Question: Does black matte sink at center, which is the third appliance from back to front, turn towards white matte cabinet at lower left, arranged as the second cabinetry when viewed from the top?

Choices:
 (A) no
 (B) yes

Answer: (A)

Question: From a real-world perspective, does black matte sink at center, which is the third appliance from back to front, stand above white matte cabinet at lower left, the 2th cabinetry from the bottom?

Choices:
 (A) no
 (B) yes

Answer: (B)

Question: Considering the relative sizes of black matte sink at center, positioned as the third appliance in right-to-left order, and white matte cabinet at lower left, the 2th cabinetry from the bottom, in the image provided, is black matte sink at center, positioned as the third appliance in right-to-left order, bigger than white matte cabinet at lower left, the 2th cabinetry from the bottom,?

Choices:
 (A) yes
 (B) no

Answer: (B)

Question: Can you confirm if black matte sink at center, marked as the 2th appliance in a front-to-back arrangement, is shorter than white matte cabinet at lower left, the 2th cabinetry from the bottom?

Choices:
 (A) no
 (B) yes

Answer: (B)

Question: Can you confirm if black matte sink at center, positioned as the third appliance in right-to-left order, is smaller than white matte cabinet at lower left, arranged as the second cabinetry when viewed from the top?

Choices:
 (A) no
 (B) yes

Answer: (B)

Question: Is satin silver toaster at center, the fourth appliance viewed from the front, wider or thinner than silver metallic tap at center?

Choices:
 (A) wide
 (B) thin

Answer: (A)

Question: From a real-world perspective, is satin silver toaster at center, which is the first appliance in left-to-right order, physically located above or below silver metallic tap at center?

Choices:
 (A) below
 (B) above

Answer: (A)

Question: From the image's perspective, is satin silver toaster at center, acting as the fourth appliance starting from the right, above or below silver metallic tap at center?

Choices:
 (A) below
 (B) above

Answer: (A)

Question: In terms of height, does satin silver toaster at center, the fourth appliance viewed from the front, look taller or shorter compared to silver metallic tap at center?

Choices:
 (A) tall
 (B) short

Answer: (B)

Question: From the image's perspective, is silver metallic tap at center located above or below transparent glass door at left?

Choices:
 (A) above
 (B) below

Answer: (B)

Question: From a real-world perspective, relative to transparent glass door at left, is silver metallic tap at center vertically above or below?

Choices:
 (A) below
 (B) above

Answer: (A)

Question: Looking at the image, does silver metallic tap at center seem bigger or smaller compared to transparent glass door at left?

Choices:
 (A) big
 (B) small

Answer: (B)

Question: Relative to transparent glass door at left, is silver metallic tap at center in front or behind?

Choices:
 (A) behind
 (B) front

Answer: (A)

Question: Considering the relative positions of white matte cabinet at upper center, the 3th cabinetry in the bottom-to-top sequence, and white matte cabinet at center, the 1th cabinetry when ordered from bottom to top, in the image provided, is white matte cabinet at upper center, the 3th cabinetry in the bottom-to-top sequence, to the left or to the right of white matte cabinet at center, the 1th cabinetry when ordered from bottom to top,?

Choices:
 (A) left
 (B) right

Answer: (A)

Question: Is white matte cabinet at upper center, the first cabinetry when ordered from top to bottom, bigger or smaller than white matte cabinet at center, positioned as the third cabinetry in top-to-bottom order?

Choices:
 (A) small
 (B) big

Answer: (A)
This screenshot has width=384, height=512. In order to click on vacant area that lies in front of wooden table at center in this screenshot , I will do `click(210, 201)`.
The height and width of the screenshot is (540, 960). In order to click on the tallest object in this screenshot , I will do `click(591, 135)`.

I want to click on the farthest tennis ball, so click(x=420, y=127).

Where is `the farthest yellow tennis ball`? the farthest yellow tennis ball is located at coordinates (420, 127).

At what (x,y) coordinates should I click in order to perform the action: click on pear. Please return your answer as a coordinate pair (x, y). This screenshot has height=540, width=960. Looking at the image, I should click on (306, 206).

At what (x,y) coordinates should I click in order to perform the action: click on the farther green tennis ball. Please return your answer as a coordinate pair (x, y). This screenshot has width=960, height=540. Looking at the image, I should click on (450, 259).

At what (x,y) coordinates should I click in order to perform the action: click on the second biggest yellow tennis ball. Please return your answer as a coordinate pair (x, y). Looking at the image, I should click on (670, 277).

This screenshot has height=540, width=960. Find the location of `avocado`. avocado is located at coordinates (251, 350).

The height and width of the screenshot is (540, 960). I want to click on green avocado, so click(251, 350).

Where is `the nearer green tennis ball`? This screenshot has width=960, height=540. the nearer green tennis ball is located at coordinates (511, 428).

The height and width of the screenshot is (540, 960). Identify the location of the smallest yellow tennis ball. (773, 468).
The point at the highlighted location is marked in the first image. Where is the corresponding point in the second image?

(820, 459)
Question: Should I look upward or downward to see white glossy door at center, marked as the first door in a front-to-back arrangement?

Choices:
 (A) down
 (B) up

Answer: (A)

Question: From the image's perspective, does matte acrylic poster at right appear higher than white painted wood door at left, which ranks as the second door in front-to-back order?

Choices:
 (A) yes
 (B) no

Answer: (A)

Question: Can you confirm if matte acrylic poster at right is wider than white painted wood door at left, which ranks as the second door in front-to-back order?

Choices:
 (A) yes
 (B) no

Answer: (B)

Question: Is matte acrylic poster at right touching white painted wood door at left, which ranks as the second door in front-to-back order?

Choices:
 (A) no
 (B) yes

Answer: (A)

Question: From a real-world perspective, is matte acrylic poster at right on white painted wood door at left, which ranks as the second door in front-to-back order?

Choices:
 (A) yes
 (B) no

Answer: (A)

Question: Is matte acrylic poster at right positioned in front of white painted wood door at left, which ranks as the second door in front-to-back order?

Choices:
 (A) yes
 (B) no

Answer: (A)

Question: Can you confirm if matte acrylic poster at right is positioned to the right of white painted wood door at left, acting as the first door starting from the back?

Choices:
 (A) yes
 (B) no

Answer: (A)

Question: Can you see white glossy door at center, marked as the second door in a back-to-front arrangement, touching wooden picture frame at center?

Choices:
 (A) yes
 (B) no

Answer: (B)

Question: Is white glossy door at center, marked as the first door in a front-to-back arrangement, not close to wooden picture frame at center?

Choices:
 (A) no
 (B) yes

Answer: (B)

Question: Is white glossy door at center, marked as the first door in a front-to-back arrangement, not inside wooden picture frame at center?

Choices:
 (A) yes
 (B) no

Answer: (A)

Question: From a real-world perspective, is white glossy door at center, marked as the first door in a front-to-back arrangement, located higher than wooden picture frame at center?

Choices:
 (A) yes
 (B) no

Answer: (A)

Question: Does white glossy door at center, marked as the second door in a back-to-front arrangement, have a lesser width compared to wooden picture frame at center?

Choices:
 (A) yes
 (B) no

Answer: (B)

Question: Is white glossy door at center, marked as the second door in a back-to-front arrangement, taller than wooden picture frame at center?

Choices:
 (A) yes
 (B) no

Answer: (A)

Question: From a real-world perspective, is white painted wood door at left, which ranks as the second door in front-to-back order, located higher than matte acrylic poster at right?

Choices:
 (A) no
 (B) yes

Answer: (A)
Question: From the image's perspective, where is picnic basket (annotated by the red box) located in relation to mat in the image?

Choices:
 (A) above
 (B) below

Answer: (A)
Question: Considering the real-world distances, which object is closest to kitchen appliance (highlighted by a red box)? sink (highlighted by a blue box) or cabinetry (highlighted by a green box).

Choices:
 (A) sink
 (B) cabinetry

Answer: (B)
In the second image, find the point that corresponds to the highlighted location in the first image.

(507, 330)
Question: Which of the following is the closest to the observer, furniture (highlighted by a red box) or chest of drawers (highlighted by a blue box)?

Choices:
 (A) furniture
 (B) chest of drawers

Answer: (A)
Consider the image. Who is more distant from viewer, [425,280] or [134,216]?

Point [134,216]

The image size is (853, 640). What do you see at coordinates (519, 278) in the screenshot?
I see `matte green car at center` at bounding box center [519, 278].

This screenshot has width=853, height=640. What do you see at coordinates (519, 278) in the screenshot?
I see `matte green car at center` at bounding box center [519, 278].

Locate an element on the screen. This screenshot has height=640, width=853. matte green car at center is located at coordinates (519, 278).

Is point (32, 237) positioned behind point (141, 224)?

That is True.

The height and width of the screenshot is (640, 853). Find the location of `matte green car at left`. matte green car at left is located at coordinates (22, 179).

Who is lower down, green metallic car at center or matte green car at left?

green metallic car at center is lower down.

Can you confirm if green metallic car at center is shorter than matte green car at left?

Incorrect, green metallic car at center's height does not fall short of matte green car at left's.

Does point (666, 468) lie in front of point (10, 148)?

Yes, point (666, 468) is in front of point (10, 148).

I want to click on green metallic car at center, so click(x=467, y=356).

____

WHAT IS EXPECTED: Report how many lines in the material contain the word "toaster".

RESPONSE TO THIS EXERCISE: 4